Extracted data entries:
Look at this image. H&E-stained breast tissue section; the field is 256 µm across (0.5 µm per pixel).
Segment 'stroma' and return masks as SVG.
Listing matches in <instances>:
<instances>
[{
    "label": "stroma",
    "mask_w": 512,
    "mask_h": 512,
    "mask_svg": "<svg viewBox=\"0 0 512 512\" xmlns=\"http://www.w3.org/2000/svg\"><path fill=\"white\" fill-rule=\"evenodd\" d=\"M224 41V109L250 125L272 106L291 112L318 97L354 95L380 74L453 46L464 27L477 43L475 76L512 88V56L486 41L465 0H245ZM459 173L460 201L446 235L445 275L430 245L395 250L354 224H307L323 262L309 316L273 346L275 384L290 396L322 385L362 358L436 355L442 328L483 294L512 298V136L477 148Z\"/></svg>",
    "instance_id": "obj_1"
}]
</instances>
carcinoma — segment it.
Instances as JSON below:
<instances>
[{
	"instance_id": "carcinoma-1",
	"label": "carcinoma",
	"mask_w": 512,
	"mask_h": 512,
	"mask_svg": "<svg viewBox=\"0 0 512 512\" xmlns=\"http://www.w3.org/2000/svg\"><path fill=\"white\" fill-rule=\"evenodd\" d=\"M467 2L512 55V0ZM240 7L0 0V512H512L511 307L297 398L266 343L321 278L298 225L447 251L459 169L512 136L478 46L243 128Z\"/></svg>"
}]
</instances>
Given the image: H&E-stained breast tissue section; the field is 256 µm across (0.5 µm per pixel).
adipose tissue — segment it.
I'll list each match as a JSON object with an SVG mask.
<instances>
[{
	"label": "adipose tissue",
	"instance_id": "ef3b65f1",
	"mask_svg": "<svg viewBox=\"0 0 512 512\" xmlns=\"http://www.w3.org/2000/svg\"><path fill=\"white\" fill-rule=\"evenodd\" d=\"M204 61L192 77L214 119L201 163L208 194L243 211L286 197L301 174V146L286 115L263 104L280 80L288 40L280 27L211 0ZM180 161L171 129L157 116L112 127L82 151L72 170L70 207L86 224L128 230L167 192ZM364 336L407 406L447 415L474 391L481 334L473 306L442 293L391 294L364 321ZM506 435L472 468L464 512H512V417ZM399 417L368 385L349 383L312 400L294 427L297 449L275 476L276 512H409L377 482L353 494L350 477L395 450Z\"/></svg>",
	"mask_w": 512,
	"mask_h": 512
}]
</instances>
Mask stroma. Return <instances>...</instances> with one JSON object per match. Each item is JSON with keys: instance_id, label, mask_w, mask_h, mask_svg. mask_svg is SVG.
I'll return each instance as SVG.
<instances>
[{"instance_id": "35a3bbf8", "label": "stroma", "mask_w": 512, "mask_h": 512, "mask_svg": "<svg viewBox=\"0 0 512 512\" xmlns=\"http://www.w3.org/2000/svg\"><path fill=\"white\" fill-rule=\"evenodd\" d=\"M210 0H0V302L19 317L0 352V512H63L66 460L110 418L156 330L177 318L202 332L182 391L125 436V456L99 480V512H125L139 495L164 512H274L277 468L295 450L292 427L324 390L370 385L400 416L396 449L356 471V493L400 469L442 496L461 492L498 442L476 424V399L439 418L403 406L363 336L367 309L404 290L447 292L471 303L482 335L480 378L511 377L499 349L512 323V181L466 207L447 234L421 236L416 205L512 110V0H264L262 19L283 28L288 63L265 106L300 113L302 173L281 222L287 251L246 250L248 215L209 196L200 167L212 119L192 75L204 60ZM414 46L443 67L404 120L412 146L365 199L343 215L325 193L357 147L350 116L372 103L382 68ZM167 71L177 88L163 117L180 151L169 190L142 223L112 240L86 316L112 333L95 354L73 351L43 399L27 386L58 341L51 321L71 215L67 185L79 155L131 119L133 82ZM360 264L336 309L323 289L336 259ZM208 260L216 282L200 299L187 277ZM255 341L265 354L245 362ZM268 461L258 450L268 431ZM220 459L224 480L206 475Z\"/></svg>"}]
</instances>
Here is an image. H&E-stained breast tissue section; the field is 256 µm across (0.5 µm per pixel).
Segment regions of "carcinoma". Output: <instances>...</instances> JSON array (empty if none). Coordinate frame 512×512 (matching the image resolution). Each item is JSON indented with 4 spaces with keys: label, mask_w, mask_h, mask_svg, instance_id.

### Given task
Exactly reproduce all of the entries.

### Output of the task
Look at this image. H&E-stained breast tissue section; the field is 256 µm across (0.5 µm per pixel).
Segment 'stroma' and return masks as SVG.
Listing matches in <instances>:
<instances>
[{
    "label": "stroma",
    "mask_w": 512,
    "mask_h": 512,
    "mask_svg": "<svg viewBox=\"0 0 512 512\" xmlns=\"http://www.w3.org/2000/svg\"><path fill=\"white\" fill-rule=\"evenodd\" d=\"M224 41V109L250 125L272 106L291 112L318 97L354 95L380 74L453 46L464 27L477 43L475 76L512 88V56L486 41L465 0H245ZM459 173L460 201L446 235L445 275L430 245L395 250L354 224H307L323 262L309 316L273 346L275 384L290 396L322 385L362 358L436 355L442 328L483 294L512 298V136L477 148Z\"/></svg>",
    "instance_id": "obj_1"
}]
</instances>
carcinoma — segment it.
Instances as JSON below:
<instances>
[{
	"instance_id": "carcinoma-1",
	"label": "carcinoma",
	"mask_w": 512,
	"mask_h": 512,
	"mask_svg": "<svg viewBox=\"0 0 512 512\" xmlns=\"http://www.w3.org/2000/svg\"><path fill=\"white\" fill-rule=\"evenodd\" d=\"M467 2L512 55V0ZM240 7L0 0V512H512L511 307L297 398L266 343L321 278L298 225L447 251L459 169L512 136L478 46L243 128Z\"/></svg>"
}]
</instances>
Given the image: H&E-stained breast tissue section; the field is 256 µm across (0.5 µm per pixel).
adipose tissue — segment it.
I'll list each match as a JSON object with an SVG mask.
<instances>
[{
	"label": "adipose tissue",
	"instance_id": "ef3b65f1",
	"mask_svg": "<svg viewBox=\"0 0 512 512\" xmlns=\"http://www.w3.org/2000/svg\"><path fill=\"white\" fill-rule=\"evenodd\" d=\"M204 61L192 77L214 119L201 163L208 194L243 211L286 197L301 174V146L286 115L263 104L280 80L288 40L280 27L211 0ZM180 161L171 129L157 116L112 127L82 151L72 170L70 207L86 224L128 230L167 192ZM364 336L407 406L447 415L474 391L481 334L473 306L442 293L391 294L364 321ZM506 435L472 468L464 512H512V417ZM399 417L368 385L349 383L312 400L294 427L297 449L275 476L276 512H409L377 482L353 494L350 477L395 450Z\"/></svg>",
	"mask_w": 512,
	"mask_h": 512
}]
</instances>
Mask stroma. Return <instances>...</instances> with one JSON object per match. Each item is JSON with keys: instance_id, label, mask_w, mask_h, mask_svg. mask_svg is SVG.
I'll return each instance as SVG.
<instances>
[{"instance_id": "35a3bbf8", "label": "stroma", "mask_w": 512, "mask_h": 512, "mask_svg": "<svg viewBox=\"0 0 512 512\" xmlns=\"http://www.w3.org/2000/svg\"><path fill=\"white\" fill-rule=\"evenodd\" d=\"M210 0H0V302L19 317L0 352V512H63L66 460L110 418L156 330L177 318L202 332L182 391L125 436V456L99 480V512H125L139 495L164 512H274L277 468L295 450L292 427L324 390L370 385L400 416L396 449L356 471V493L400 469L442 496L461 492L498 442L476 424V399L439 418L403 406L363 336L367 309L404 290L447 292L471 303L482 335L480 378L511 377L499 349L512 323V181L466 207L447 234L421 236L416 205L512 110V0H264L262 19L283 28L288 63L265 106L300 113L302 173L281 222L287 251L246 250L248 215L209 196L200 167L212 119L192 75L204 60ZM414 46L443 67L404 120L412 146L365 199L343 215L325 193L357 147L350 116L372 103L382 68ZM167 71L177 88L163 117L180 151L169 190L142 223L112 240L86 316L112 333L95 354L73 351L43 399L27 386L58 341L51 321L71 215L67 185L79 155L131 119L133 82ZM360 264L336 309L323 289L336 259ZM208 260L216 282L200 299L187 277ZM255 341L265 354L245 362ZM268 461L258 450L268 431ZM220 459L224 480L206 475Z\"/></svg>"}]
</instances>
Here is an image. H&E-stained breast tissue section; the field is 256 µm across (0.5 µm per pixel).
Segment regions of "carcinoma". Output: <instances>...</instances> JSON array (empty if none). Coordinate frame 512×512 (matching the image resolution). Each item is JSON indented with 4 spaces with keys: label, mask_w, mask_h, mask_svg, instance_id.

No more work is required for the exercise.